§ DATA:
'''

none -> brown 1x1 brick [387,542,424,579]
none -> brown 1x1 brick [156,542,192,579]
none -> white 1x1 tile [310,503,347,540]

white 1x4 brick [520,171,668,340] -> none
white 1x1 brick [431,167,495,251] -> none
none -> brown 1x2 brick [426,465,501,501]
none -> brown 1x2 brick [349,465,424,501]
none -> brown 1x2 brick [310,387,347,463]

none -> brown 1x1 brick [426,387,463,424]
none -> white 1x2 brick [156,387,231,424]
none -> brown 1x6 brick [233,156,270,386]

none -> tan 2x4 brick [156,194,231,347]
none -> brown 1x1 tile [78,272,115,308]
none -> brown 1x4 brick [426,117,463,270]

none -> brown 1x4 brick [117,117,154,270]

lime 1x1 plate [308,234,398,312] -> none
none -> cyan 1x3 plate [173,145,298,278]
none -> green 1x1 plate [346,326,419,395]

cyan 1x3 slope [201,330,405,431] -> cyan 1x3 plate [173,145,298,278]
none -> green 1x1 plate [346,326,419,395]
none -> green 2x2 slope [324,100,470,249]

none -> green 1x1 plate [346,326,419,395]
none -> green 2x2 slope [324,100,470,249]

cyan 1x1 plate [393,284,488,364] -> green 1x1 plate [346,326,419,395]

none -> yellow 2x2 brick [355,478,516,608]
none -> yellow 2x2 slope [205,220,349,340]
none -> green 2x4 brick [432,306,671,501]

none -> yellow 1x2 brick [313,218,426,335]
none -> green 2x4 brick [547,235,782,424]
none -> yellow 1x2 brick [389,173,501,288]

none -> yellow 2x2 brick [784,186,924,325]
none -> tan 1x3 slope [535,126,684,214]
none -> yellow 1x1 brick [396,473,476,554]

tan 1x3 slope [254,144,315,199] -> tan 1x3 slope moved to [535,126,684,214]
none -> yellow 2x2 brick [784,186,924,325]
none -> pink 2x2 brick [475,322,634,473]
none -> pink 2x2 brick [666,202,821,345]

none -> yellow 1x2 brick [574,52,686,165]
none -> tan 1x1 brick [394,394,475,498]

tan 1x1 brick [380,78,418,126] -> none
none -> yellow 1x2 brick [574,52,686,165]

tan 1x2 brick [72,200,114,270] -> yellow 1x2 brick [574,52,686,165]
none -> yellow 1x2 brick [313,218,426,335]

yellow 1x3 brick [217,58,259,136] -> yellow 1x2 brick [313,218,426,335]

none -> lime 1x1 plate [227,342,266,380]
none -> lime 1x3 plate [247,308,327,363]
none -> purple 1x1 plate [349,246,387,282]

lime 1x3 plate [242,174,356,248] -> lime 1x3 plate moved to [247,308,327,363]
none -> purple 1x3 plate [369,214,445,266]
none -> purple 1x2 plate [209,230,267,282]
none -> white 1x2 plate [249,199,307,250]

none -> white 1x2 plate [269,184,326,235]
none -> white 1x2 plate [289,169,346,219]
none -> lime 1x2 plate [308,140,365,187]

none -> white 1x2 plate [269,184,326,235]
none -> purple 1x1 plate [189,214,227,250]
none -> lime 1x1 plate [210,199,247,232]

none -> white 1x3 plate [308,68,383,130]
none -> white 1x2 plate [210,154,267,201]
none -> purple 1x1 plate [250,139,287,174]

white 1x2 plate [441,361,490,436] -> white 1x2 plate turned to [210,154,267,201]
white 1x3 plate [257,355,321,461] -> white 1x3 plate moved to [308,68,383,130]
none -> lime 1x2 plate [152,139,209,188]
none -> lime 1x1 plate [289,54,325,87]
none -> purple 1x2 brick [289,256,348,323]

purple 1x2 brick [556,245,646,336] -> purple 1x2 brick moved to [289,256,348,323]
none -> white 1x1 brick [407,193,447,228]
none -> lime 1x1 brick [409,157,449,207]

'''

§ HOW TO COMPLETE THIS TASK: From the records above, copy every line that holds the word "lime".

§ REPLY TO THE TASK:
lime 1x1 plate [308,234,398,312] -> none
none -> lime 1x1 plate [227,342,266,380]
none -> lime 1x3 plate [247,308,327,363]
lime 1x3 plate [242,174,356,248] -> lime 1x3 plate moved to [247,308,327,363]
none -> lime 1x2 plate [308,140,365,187]
none -> lime 1x1 plate [210,199,247,232]
none -> lime 1x2 plate [152,139,209,188]
none -> lime 1x1 plate [289,54,325,87]
none -> lime 1x1 brick [409,157,449,207]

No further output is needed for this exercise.